**PROBLEM DESCRIPTION:**
What should come back is the data below, word for word, minus any picture.

**INFORMATION SHOWN:**
━━━━━━━━━━
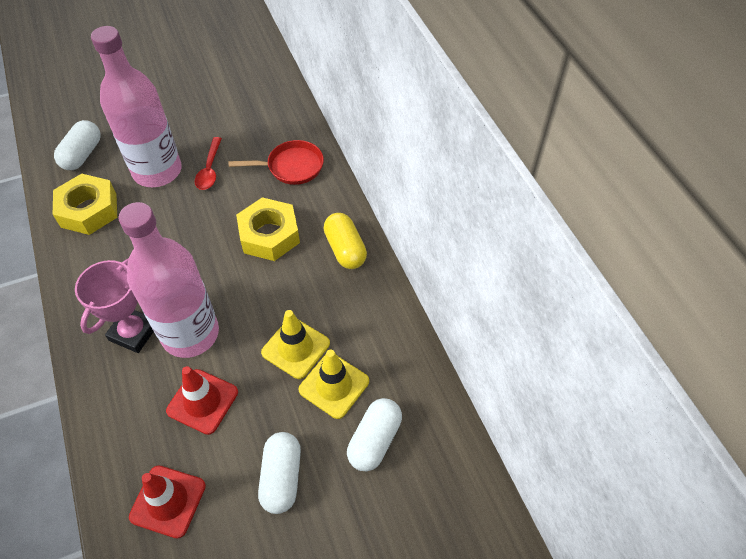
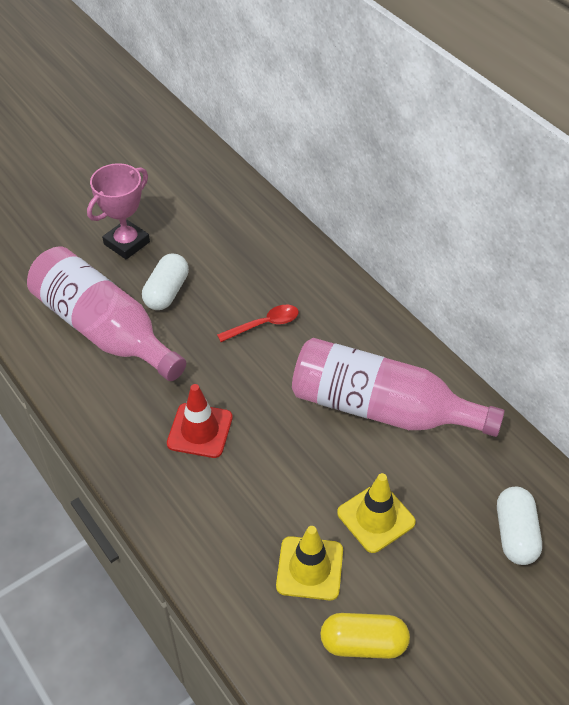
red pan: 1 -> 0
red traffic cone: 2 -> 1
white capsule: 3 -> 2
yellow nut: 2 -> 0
━━━━━━━━━━
**RESPONSE:**
red pan: 1 -> 0
red traffic cone: 2 -> 1
white capsule: 3 -> 2
yellow nut: 2 -> 0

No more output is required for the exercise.